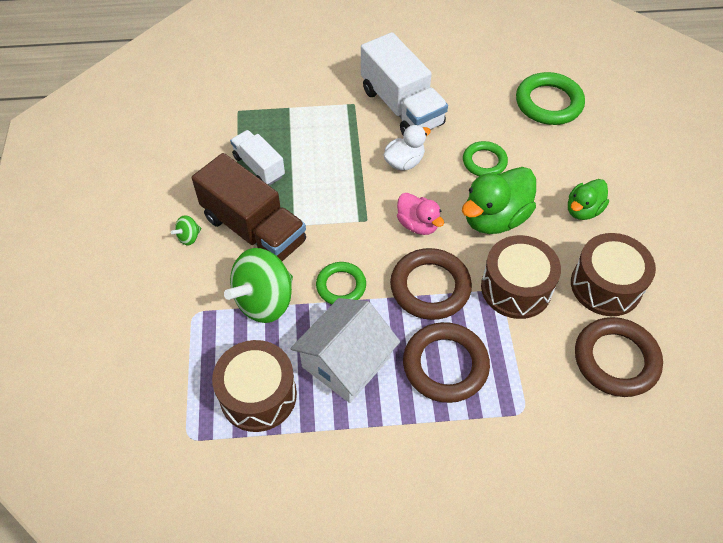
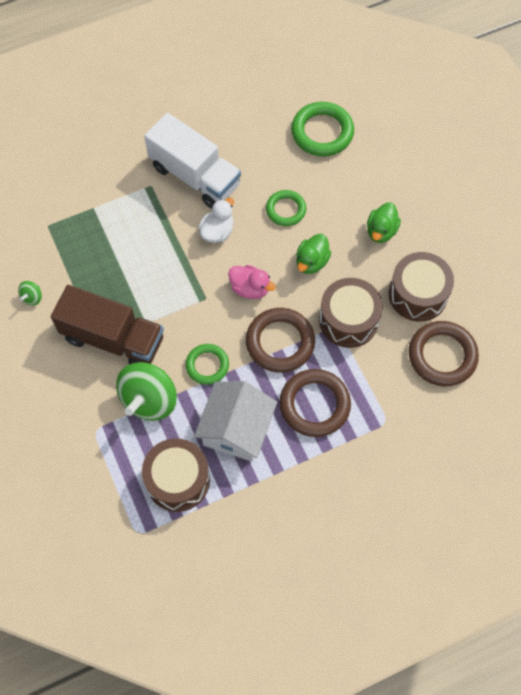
camera: 20 degrees left, 10 degrees up
(189, 237) = (60, 364): green spinning top -> green spinning top (32, 297)
(259, 166) = (91, 277): white truck -> none
(494, 218) = (311, 262): green duck -> green duck, size x0.60

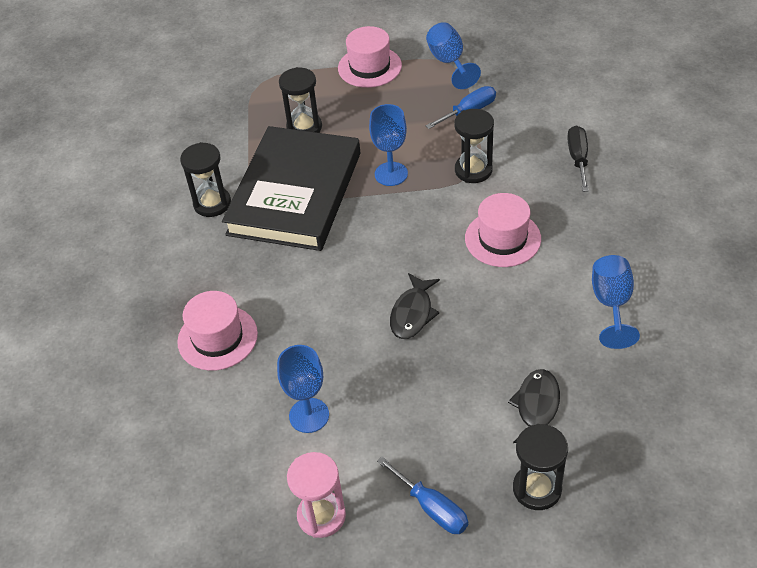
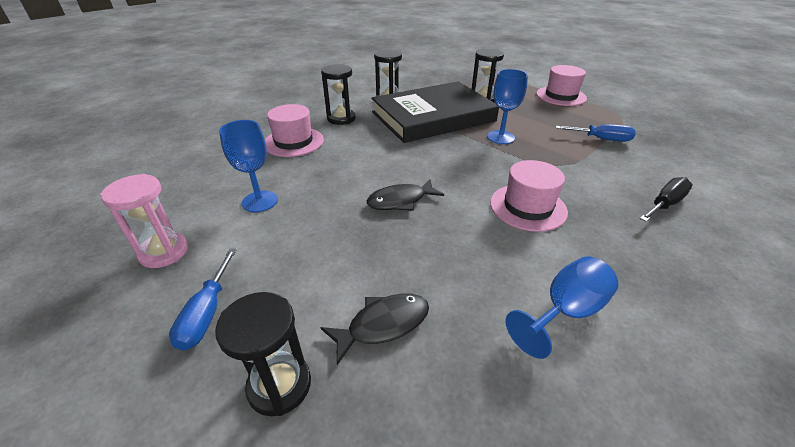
camera: 45 degrees right, 10 degrees down
(449, 62) = (620, 115): blue goblet -> none
(473, 170) = (561, 164): black hourglass -> black hourglass (341, 118)

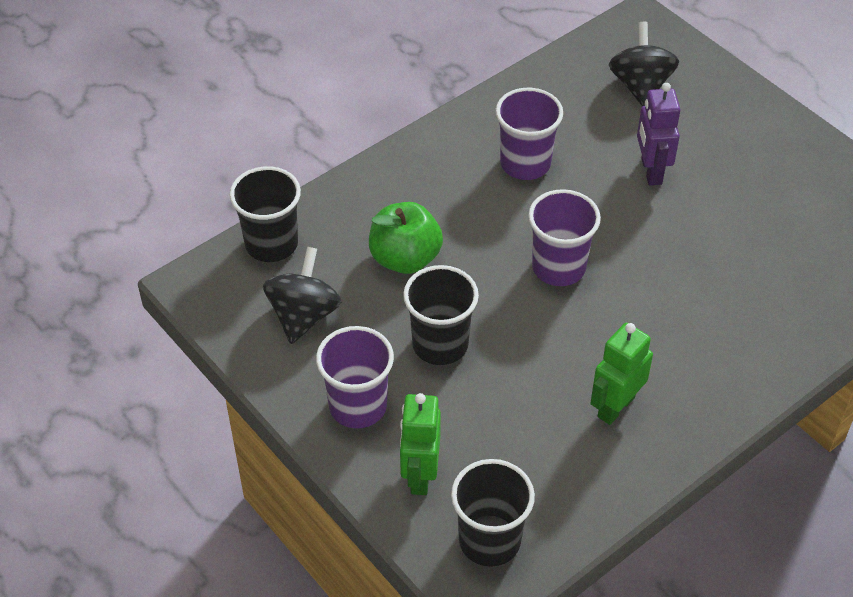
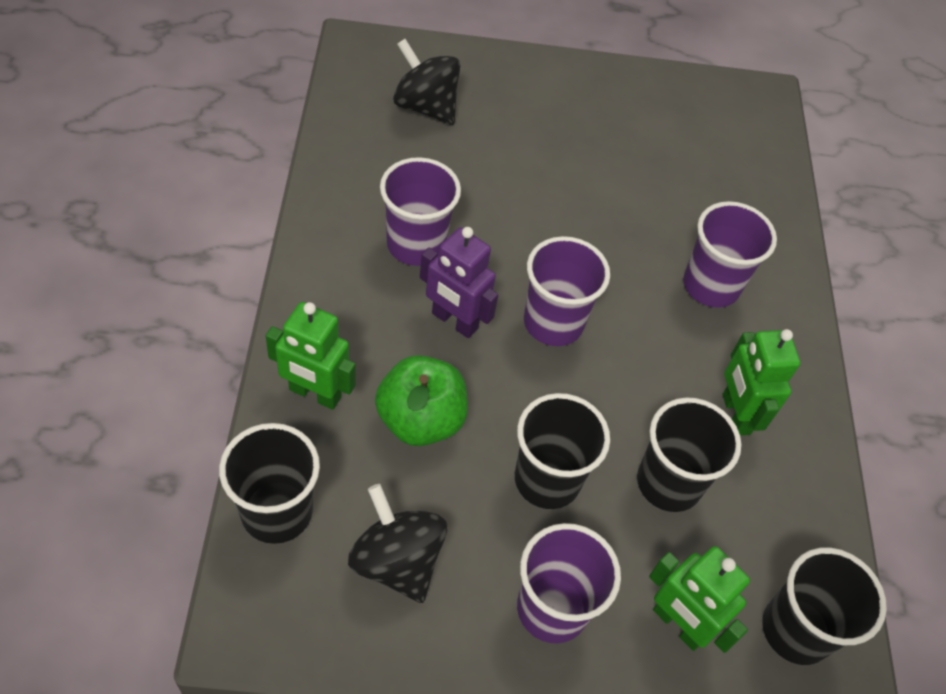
camera: 55 degrees left, 5 degrees up
(362, 202) = (315, 394): none -> green robot
(515, 405) = (668, 483): none -> black cup
(651, 171) = (520, 179): purple robot -> purple robot (454, 321)
(707, 325) = (711, 286): none -> purple cup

Problem to solve: Verbatim reproduction of every entry is needed, with the images left out.

Response to this task:
camera: 20 degrees left, 10 degrees up
(189, 237) = (60, 364): green spinning top -> green spinning top (32, 297)
(259, 166) = (91, 277): white truck -> none
(494, 218) = (311, 262): green duck -> green duck, size x0.60

camera: 45 degrees right, 10 degrees down
(449, 62) = (620, 115): blue goblet -> none
(473, 170) = (561, 164): black hourglass -> black hourglass (341, 118)

camera: 55 degrees left, 5 degrees up
(362, 202) = (315, 394): none -> green robot
(515, 405) = (668, 483): none -> black cup
(651, 171) = (520, 179): purple robot -> purple robot (454, 321)
(707, 325) = (711, 286): none -> purple cup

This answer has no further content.